*What to do*:
Every line from the one with "The purple domino" to the one with "The blue pan", including those two, is to be copied exactly; all other lines of the entries below are left out.

*Material provided*:
>>>>

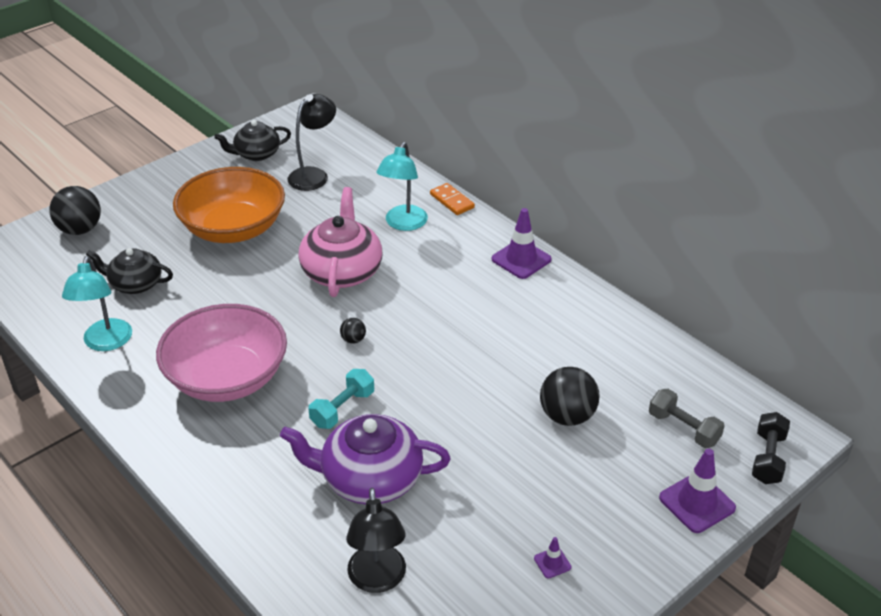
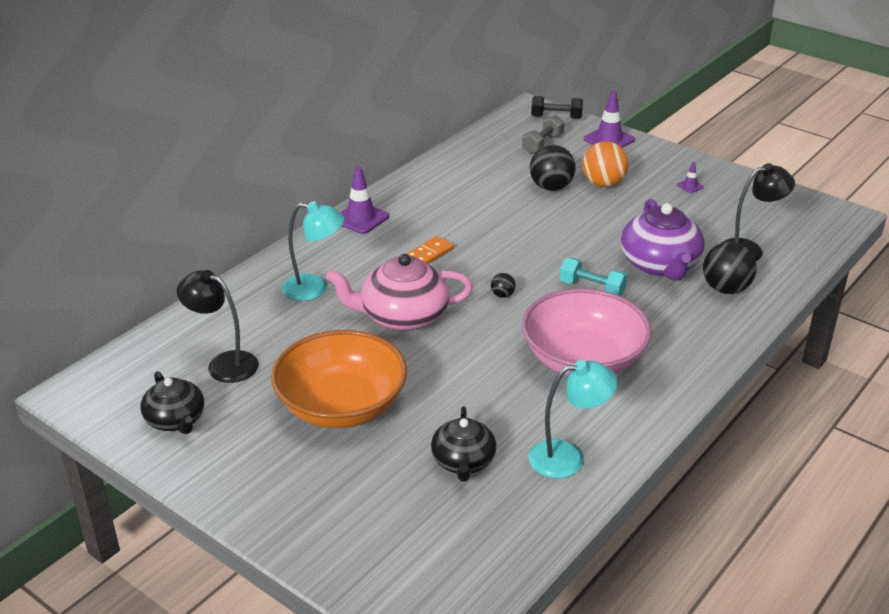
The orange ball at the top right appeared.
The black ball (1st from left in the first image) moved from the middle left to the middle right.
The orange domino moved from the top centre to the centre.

<<<<
>>>>

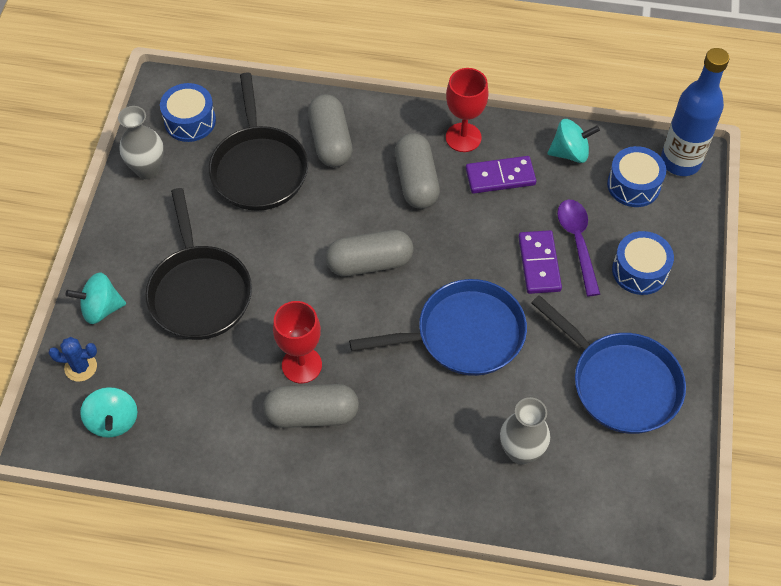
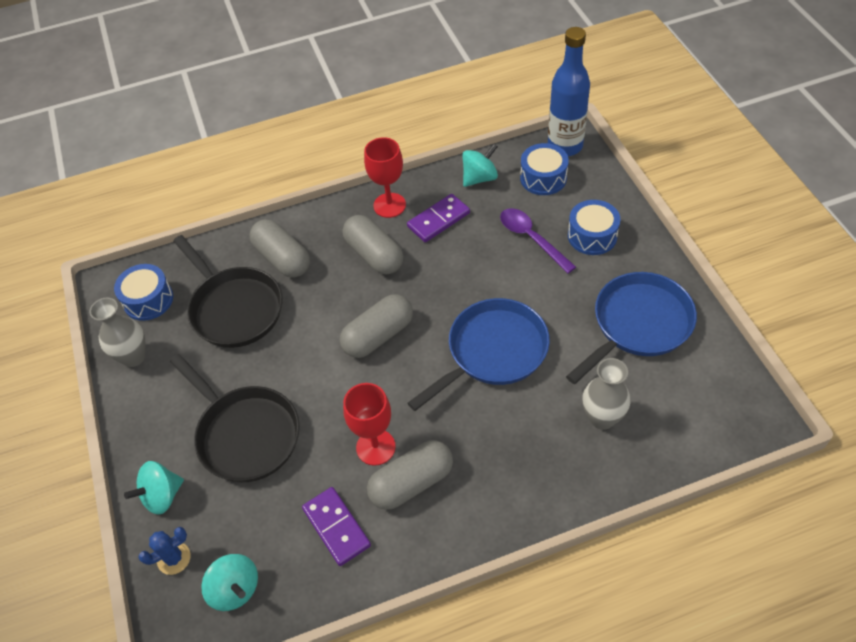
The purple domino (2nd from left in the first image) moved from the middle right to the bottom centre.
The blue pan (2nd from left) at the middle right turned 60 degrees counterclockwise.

<<<<

*Written solution*:
The purple domino (2nd from left in the first image) moved from the middle right to the bottom centre.
The blue pan (2nd from left) at the middle right turned 60 degrees counterclockwise.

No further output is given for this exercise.